= WORK REQUIRED =
Two lines in the data below mark the range: the one with "U3 pin V+: VIN -> +12V" and the one with "U10 pin IN+: +12V -> GND". Return both, along with every line between them, exactly.

= EXTRACTED RECORDS =
__________
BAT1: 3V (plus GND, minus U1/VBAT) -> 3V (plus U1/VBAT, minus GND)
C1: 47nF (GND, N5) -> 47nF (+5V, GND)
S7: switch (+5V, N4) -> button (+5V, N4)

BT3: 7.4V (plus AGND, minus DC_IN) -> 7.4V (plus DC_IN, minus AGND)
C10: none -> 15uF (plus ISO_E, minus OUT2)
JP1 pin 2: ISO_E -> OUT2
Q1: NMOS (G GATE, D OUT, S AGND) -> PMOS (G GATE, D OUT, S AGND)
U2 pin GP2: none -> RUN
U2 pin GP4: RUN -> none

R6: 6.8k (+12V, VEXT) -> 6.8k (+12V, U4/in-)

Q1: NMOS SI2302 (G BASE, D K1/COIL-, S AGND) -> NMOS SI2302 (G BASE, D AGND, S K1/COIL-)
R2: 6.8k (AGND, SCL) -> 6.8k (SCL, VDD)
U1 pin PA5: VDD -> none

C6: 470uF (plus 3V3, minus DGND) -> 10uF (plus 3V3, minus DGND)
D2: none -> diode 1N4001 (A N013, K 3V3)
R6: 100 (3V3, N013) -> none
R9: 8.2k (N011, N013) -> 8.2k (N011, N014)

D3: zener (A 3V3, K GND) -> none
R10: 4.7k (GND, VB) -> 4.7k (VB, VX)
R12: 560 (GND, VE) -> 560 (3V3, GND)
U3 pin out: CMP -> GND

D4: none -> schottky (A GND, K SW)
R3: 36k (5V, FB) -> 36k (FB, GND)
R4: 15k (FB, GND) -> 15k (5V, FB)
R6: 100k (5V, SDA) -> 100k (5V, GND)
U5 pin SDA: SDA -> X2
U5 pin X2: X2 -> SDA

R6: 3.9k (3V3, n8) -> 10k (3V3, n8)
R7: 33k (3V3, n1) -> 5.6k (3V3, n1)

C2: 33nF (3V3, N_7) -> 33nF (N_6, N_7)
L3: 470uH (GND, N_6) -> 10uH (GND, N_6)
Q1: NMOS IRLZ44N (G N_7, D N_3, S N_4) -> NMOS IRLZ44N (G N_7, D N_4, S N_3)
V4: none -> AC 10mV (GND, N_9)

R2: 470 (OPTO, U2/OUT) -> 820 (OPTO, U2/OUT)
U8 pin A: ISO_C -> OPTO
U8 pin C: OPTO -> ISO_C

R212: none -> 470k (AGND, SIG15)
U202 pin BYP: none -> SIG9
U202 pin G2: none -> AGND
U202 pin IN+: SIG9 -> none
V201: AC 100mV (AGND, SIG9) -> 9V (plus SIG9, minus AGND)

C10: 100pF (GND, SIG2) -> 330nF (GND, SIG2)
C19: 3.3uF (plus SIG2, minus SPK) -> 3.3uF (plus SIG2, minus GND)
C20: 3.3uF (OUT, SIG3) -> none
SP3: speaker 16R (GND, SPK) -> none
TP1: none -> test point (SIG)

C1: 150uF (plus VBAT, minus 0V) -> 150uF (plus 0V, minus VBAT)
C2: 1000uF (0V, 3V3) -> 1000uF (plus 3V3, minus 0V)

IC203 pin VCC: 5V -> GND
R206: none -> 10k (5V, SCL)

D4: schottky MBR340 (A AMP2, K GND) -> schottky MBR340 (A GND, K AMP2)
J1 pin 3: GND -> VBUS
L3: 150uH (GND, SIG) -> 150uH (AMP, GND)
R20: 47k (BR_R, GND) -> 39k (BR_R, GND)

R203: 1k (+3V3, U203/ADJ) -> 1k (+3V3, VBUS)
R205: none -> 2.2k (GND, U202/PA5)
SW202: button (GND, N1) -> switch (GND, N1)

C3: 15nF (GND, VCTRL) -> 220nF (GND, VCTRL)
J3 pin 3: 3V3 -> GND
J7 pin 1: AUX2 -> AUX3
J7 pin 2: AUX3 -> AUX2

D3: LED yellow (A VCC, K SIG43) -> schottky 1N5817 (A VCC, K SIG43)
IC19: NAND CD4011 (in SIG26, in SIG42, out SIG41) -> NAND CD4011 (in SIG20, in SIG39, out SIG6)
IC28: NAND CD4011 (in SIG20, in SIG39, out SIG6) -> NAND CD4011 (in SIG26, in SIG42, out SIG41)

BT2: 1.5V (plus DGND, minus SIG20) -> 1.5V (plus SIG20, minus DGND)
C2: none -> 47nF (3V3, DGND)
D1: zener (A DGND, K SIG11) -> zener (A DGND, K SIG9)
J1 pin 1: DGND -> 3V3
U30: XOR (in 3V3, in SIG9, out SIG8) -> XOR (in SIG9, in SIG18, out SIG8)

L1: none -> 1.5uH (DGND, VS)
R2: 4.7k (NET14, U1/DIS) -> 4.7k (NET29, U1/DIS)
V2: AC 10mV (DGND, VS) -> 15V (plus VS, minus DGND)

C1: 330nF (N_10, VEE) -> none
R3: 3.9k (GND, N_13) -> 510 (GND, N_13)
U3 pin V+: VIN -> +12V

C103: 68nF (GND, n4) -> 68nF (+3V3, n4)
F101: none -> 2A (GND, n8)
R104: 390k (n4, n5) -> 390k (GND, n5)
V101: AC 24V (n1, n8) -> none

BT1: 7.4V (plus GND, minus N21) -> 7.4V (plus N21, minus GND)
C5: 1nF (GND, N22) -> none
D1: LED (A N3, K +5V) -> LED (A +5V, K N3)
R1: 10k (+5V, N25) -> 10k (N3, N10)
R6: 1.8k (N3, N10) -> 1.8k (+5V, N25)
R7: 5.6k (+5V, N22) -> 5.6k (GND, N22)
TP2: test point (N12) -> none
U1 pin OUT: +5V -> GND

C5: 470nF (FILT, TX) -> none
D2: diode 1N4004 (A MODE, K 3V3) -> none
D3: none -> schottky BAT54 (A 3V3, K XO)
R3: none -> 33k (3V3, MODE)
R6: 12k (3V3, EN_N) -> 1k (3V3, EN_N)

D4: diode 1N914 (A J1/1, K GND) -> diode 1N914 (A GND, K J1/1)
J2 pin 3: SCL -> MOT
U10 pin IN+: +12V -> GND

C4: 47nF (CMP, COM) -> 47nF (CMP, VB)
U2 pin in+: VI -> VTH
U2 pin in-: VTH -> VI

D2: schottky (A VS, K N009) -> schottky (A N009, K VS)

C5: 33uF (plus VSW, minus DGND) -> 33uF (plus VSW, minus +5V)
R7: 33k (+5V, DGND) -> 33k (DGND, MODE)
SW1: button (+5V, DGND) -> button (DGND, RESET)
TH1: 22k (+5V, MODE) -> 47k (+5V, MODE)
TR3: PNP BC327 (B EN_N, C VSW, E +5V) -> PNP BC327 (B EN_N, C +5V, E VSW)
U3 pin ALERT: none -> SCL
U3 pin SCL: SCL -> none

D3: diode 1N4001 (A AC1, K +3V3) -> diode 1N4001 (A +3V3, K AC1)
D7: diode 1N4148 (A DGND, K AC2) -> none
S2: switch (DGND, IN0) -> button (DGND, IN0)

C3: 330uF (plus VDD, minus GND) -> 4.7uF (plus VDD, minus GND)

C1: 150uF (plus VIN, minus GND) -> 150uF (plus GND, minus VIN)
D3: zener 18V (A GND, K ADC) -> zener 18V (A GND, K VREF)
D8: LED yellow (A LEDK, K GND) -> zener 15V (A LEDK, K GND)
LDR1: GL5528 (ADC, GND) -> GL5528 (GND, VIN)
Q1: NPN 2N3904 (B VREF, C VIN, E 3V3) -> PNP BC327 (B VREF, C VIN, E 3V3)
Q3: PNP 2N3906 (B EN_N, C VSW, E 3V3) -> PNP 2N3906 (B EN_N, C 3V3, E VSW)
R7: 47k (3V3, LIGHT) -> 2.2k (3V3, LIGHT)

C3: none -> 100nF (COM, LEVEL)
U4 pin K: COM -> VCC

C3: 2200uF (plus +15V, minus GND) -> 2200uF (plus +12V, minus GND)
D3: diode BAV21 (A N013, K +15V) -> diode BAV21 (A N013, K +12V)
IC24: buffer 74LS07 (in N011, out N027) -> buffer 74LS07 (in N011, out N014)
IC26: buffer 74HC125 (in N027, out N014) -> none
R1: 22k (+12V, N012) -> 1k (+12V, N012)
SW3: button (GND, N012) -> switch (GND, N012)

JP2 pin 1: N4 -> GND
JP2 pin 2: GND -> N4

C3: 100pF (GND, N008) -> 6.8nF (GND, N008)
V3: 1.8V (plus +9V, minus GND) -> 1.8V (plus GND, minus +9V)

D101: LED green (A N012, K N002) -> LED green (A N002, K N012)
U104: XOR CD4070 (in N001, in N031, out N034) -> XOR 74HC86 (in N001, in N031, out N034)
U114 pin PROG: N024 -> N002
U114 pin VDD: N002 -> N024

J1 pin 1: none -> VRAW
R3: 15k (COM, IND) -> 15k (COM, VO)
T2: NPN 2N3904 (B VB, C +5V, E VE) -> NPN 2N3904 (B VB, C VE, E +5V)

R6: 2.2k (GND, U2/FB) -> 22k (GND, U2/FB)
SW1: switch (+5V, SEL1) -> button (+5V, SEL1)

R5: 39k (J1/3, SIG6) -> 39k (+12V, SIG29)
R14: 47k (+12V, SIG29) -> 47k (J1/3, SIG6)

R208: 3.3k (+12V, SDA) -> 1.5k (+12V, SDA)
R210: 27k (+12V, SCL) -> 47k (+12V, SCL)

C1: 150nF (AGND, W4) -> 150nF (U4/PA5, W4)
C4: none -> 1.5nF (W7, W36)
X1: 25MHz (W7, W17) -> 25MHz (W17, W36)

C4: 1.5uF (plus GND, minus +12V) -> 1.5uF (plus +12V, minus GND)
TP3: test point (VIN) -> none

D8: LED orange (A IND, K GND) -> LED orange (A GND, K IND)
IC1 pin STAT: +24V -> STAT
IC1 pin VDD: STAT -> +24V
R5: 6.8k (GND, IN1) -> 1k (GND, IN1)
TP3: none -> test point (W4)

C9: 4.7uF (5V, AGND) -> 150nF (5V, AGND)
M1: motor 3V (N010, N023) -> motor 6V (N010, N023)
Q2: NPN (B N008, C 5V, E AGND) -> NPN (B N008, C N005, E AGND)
__________
= PROBLEM SOLUTION =
U3 pin V+: VIN -> +12V

C103: 68nF (GND, n4) -> 68nF (+3V3, n4)
F101: none -> 2A (GND, n8)
R104: 390k (n4, n5) -> 390k (GND, n5)
V101: AC 24V (n1, n8) -> none

BT1: 7.4V (plus GND, minus N21) -> 7.4V (plus N21, minus GND)
C5: 1nF (GND, N22) -> none
D1: LED (A N3, K +5V) -> LED (A +5V, K N3)
R1: 10k (+5V, N25) -> 10k (N3, N10)
R6: 1.8k (N3, N10) -> 1.8k (+5V, N25)
R7: 5.6k (+5V, N22) -> 5.6k (GND, N22)
TP2: test point (N12) -> none
U1 pin OUT: +5V -> GND

C5: 470nF (FILT, TX) -> none
D2: diode 1N4004 (A MODE, K 3V3) -> none
D3: none -> schottky BAT54 (A 3V3, K XO)
R3: none -> 33k (3V3, MODE)
R6: 12k (3V3, EN_N) -> 1k (3V3, EN_N)

D4: diode 1N914 (A J1/1, K GND) -> diode 1N914 (A GND, K J1/1)
J2 pin 3: SCL -> MOT
U10 pin IN+: +12V -> GND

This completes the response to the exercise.